EXERCISE BRIEF => Reproduce every record exactly as it appears, but not the pictures.

==============================

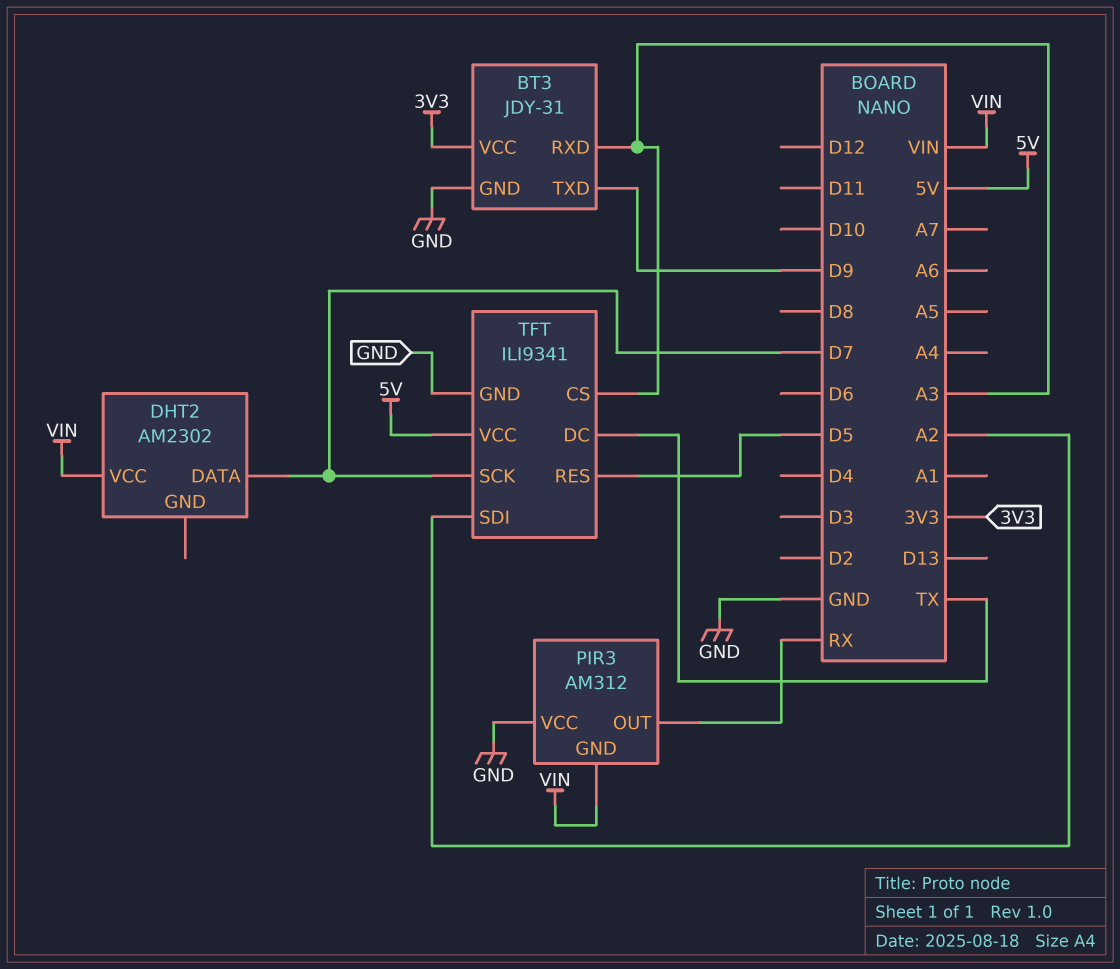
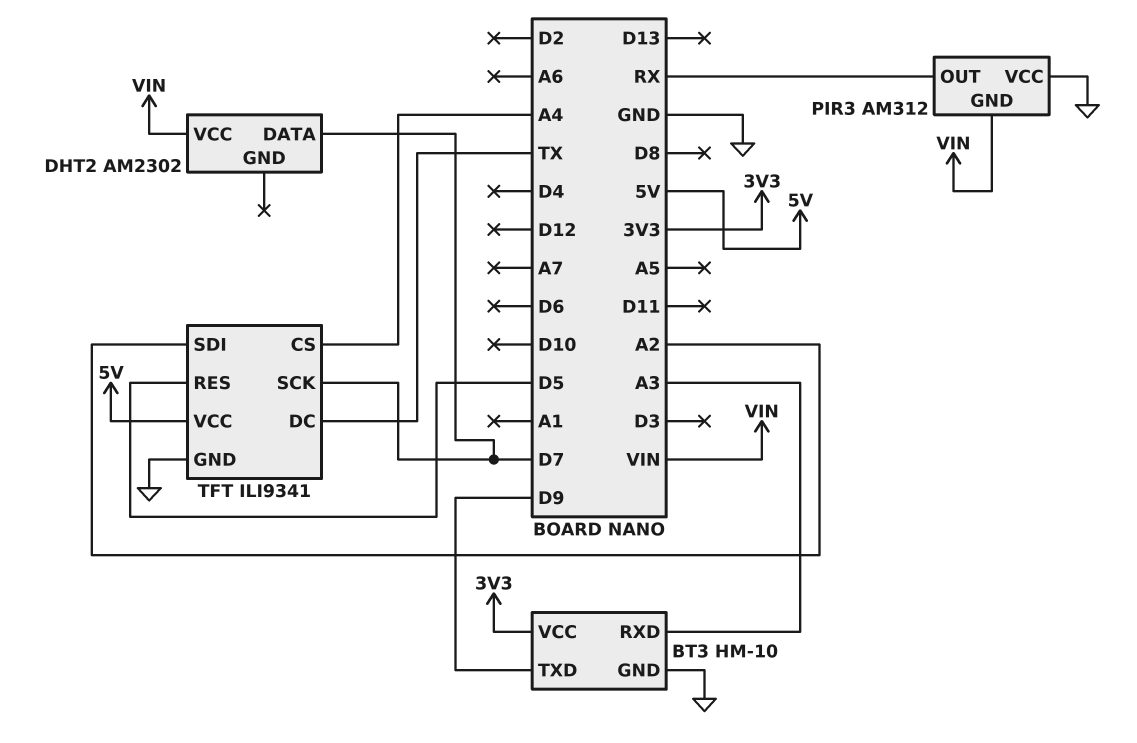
BT3: JDY-31 -> HM-10
TFT pin CS: A3 -> A4

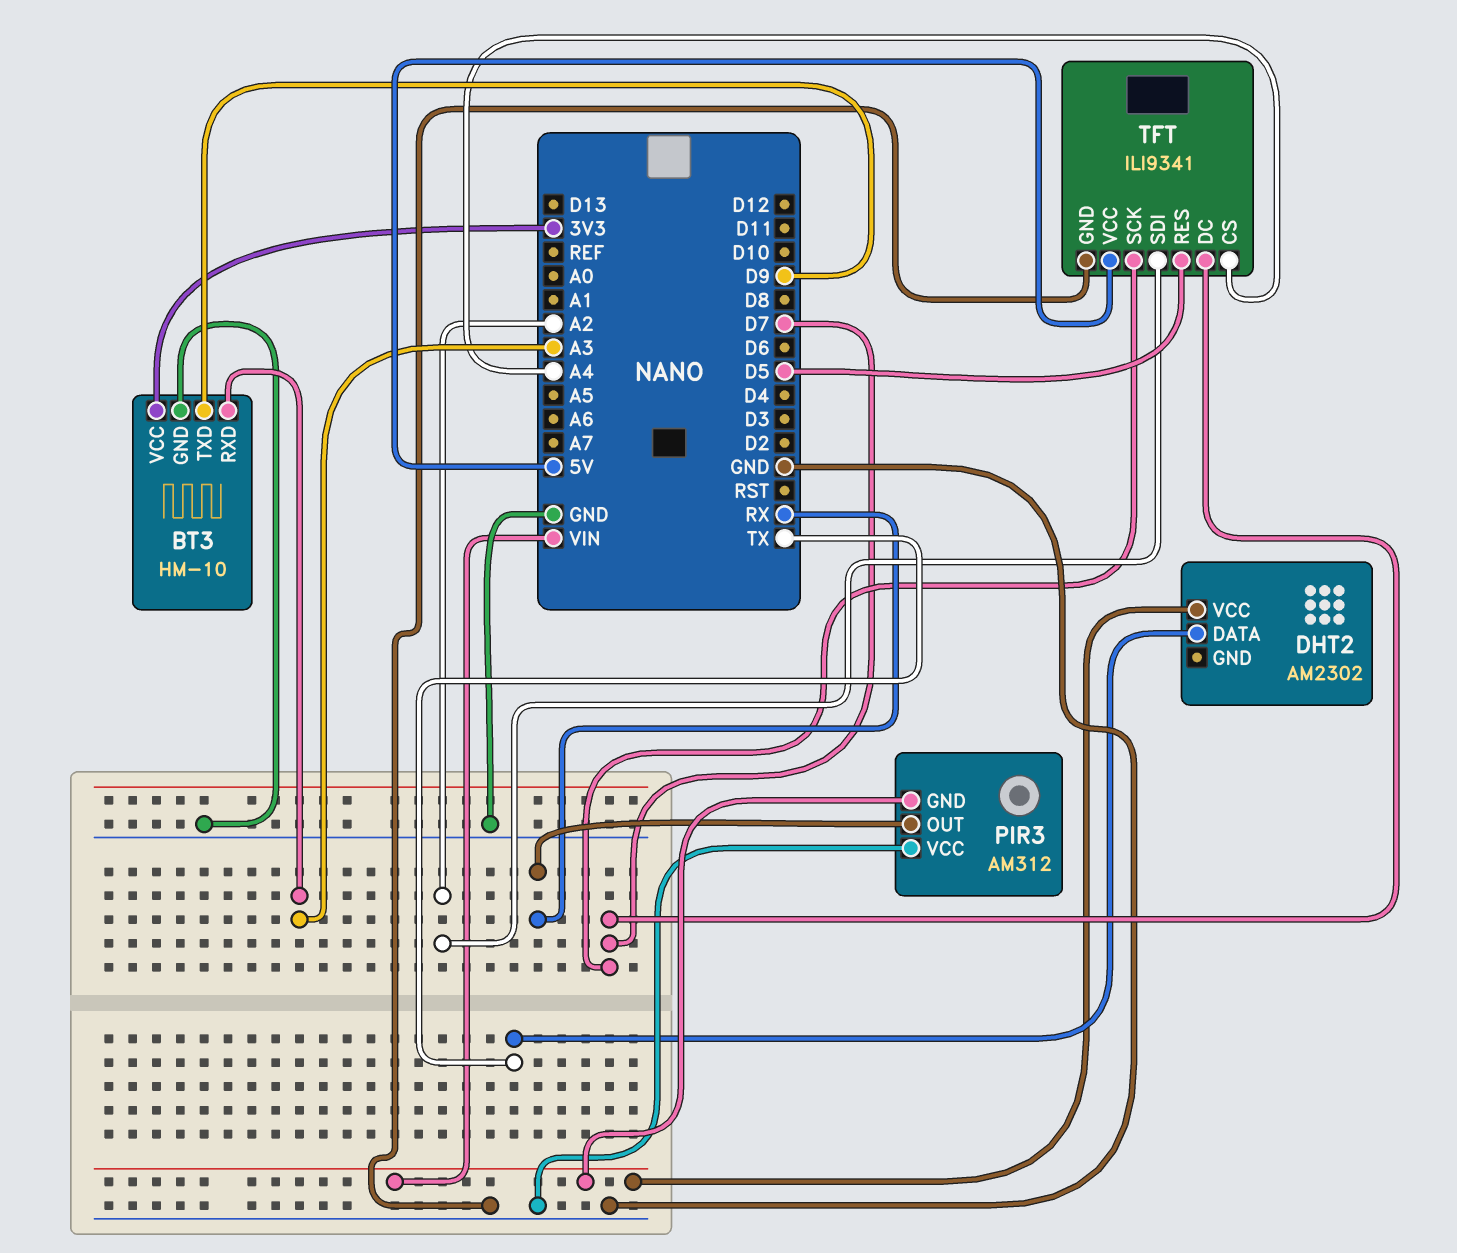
DHT2 pin DATA: D7 -> TX
TFT pin DC: TX -> D7

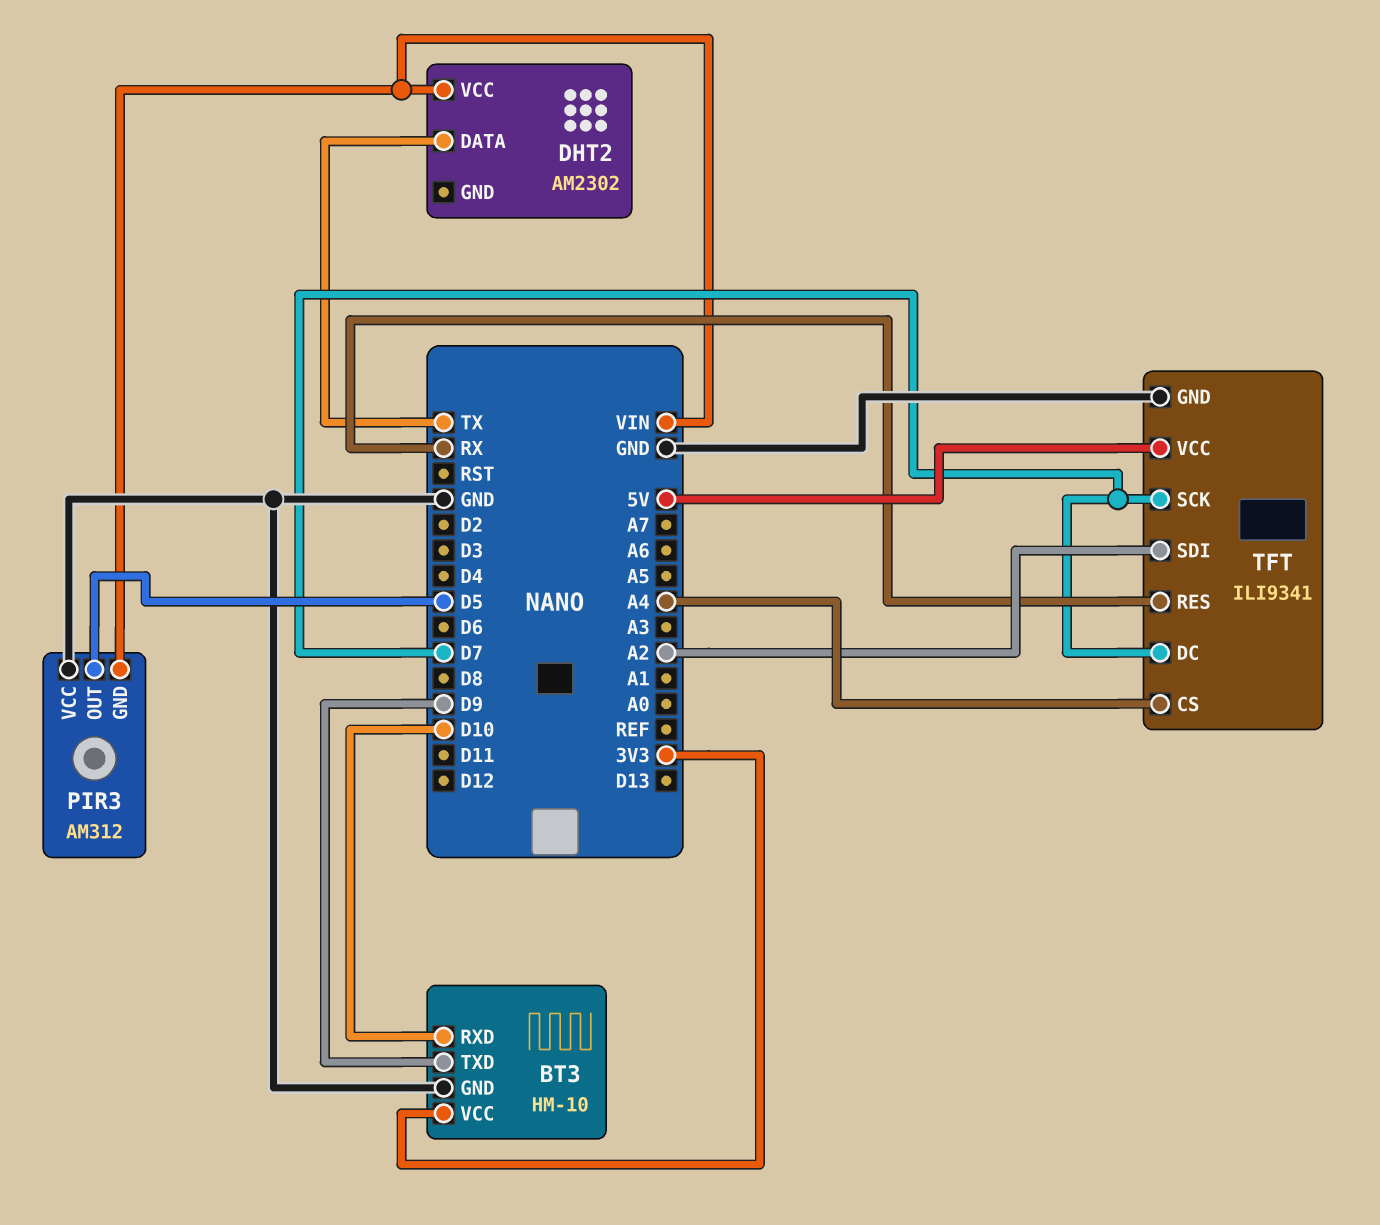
BT3 pin RXD: A3 -> D10
PIR3 pin OUT: RX -> D5
TFT pin RES: D5 -> RX

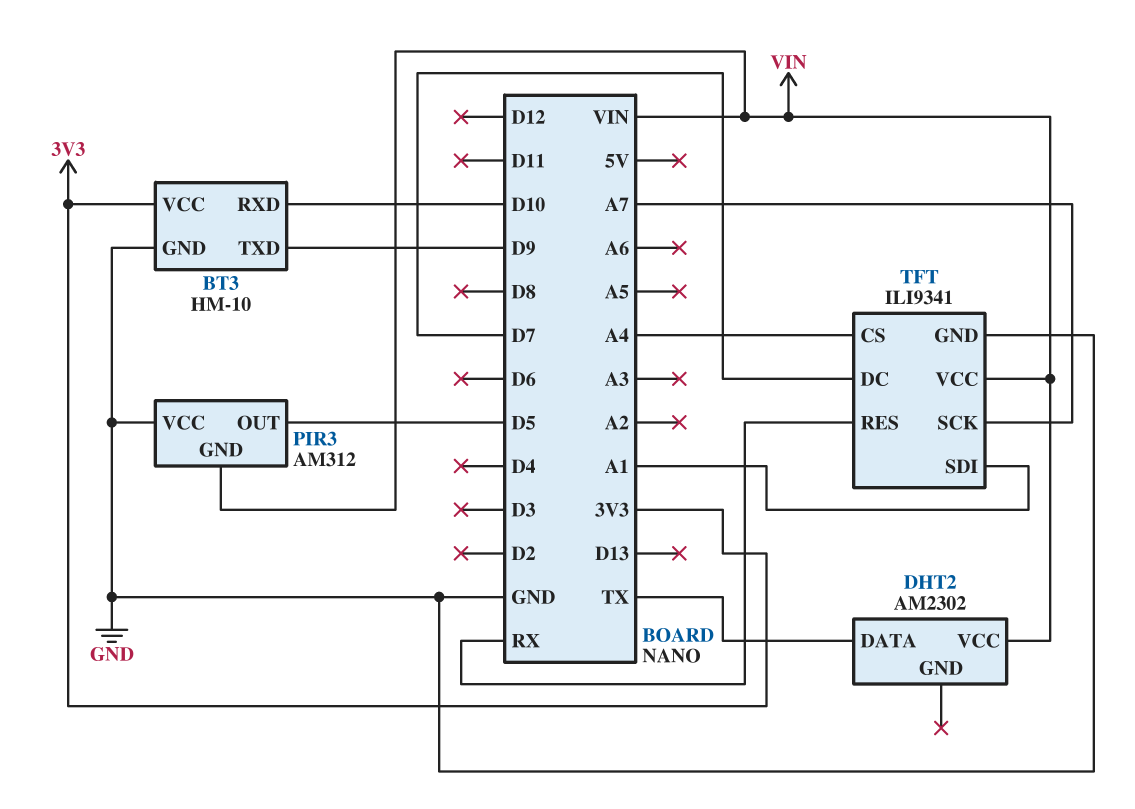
TFT pin SCK: D7 -> A7
TFT pin SDI: A2 -> A1
TFT pin VCC: 5V -> VIN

==============================

ANSWER SECTION =>
BT3: JDY-31 -> HM-10
TFT pin CS: A3 -> A4

DHT2 pin DATA: D7 -> TX
TFT pin DC: TX -> D7

BT3 pin RXD: A3 -> D10
PIR3 pin OUT: RX -> D5
TFT pin RES: D5 -> RX

TFT pin SCK: D7 -> A7
TFT pin SDI: A2 -> A1
TFT pin VCC: 5V -> VIN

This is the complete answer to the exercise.